:: Data section ::
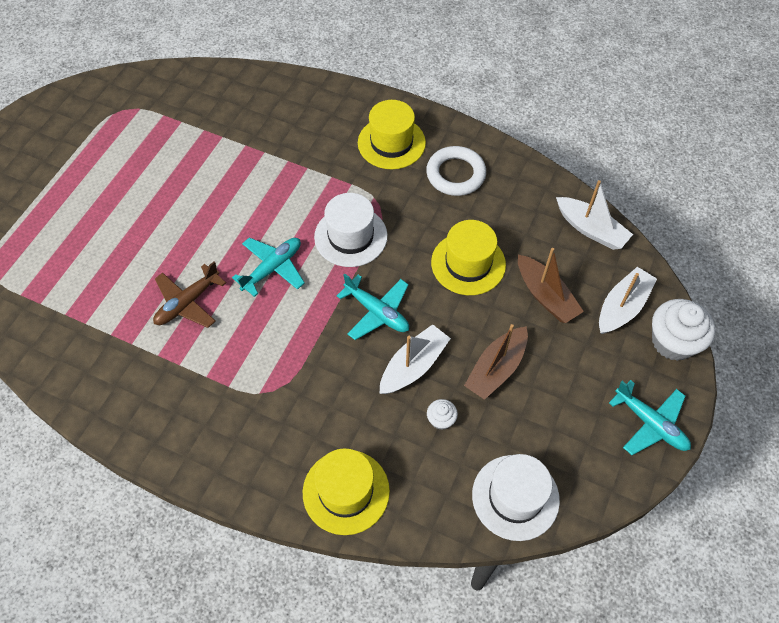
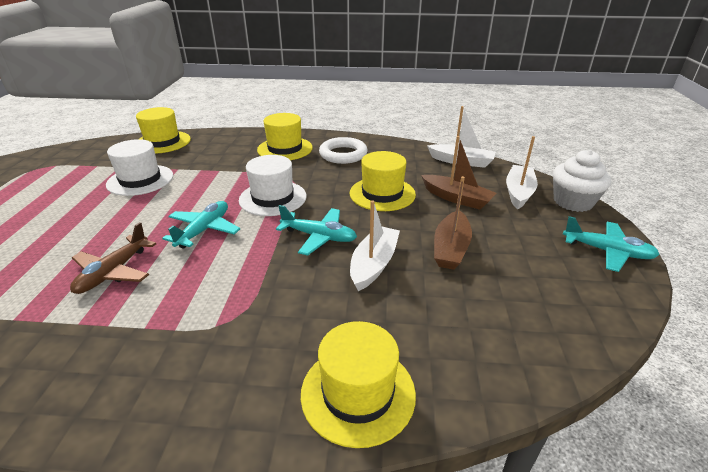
camera: 20 degrees left, 25 degrees down
(255, 89) = (162, 142): none -> yellow hat
(441, 420) = (425, 297): white cupcake -> none
(515, 497) = (545, 339): white hat -> white hat (140, 180)

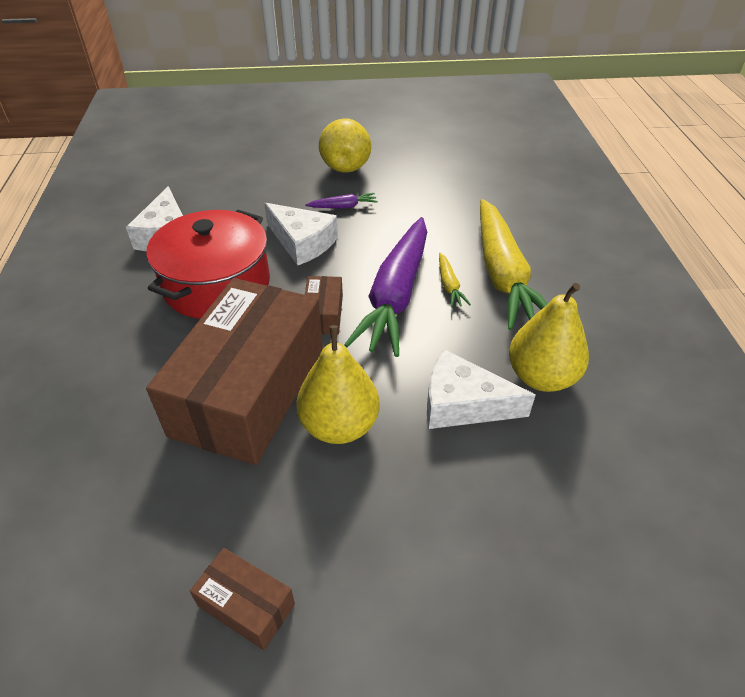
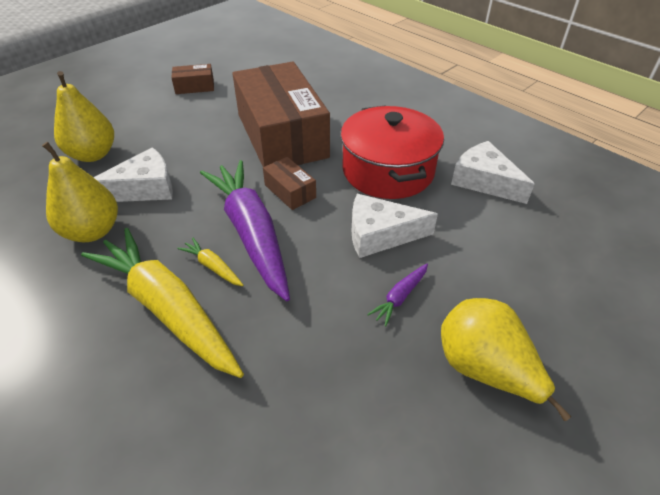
camera: 140 degrees right, 0 degrees up
(339, 425) = (213, 145): yellow pear -> yellow pear (93, 154)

:: Exercise directions ::
A single number is expected: the count of lines in the preceding entries that contain "none".

:: Exercise output ::
2